Source records:

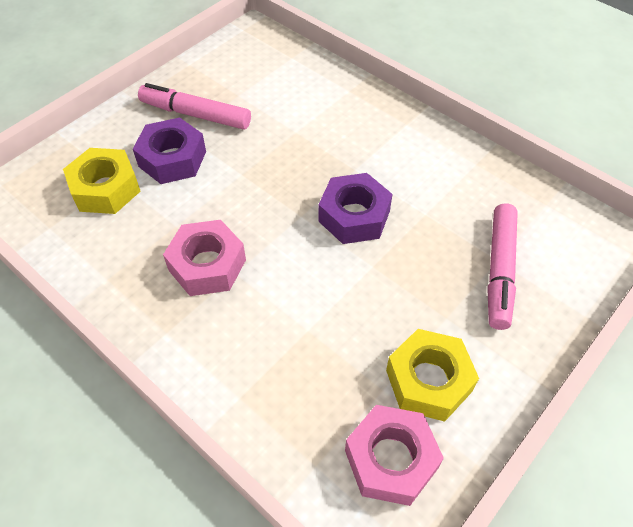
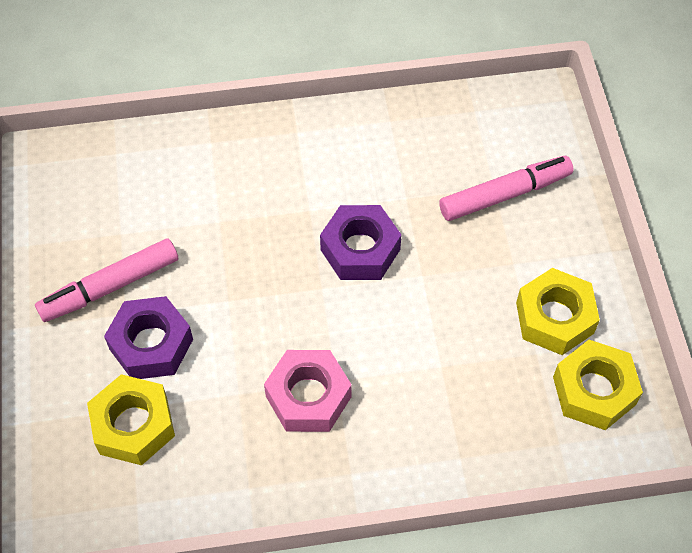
camera: 50 degrees left, 5 degrees up
(391, 459) = (594, 391): pink nut -> yellow nut
(499, 271) = (505, 194): pink marker -> pink marker turned 75 degrees counterclockwise

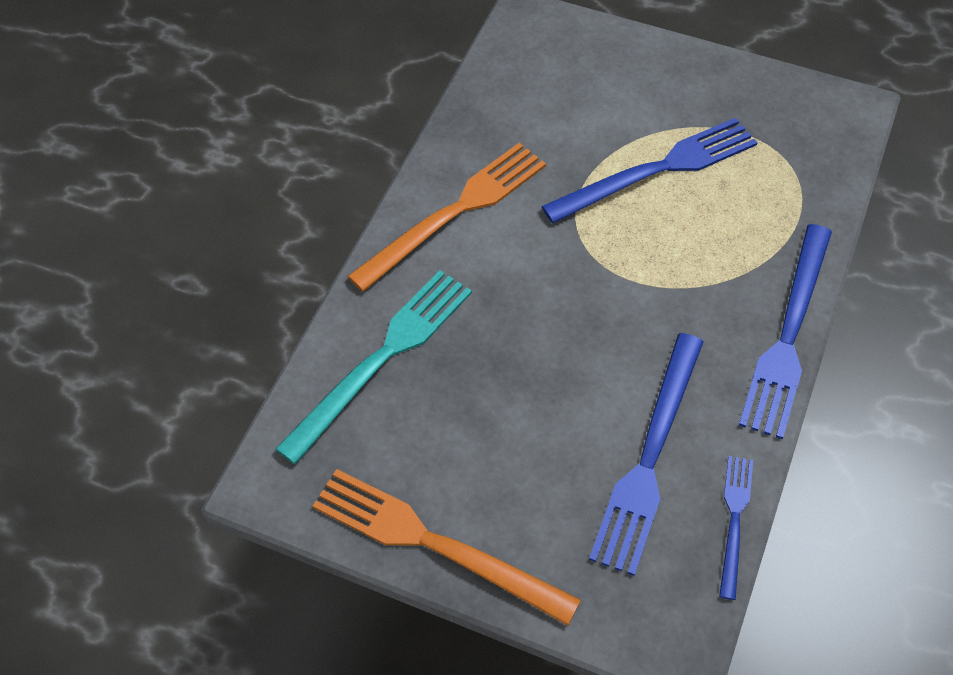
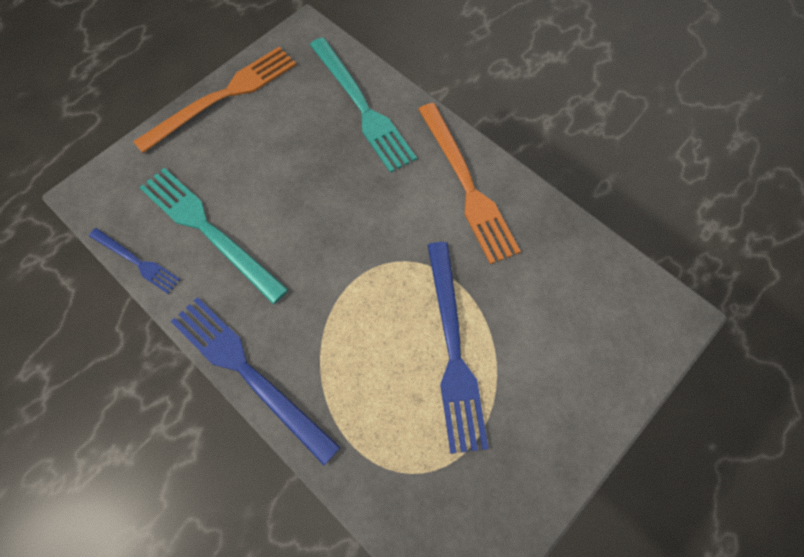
camera: 110 degrees right, 10 degrees up
(649, 457) = (208, 230): blue fork -> turquoise fork

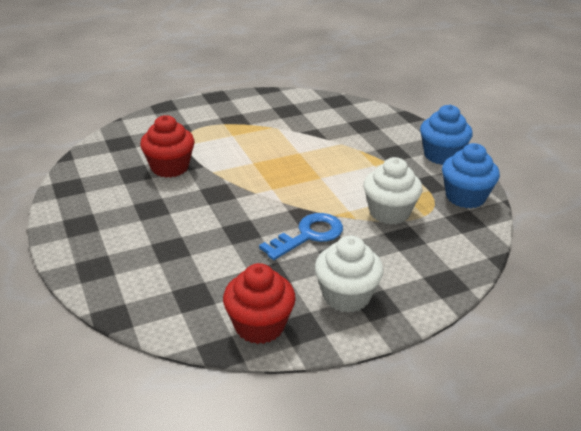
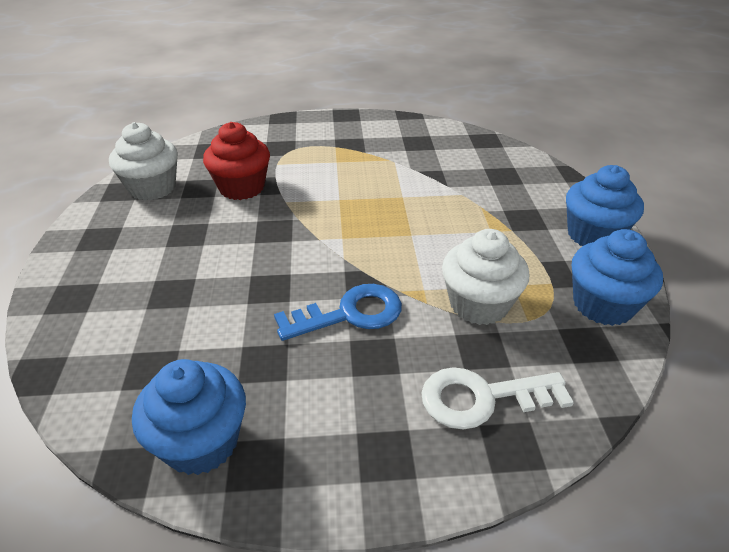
camera: 20 degrees right, 5 degrees up
(259, 326) = (201, 442): red cupcake -> blue cupcake
(346, 296) = (348, 426): white cupcake -> white cupcake (152, 188)
(418, 263) = (483, 398): none -> white key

Problem requirements: Your task is to copy exactly, and only, the lines from the line with "camera: 20 degrees right, 5 degrees up" through the last line of the entries, both included.

Result of the exercise:
camera: 20 degrees right, 5 degrees up
(259, 326) = (201, 442): red cupcake -> blue cupcake
(346, 296) = (348, 426): white cupcake -> white cupcake (152, 188)
(418, 263) = (483, 398): none -> white key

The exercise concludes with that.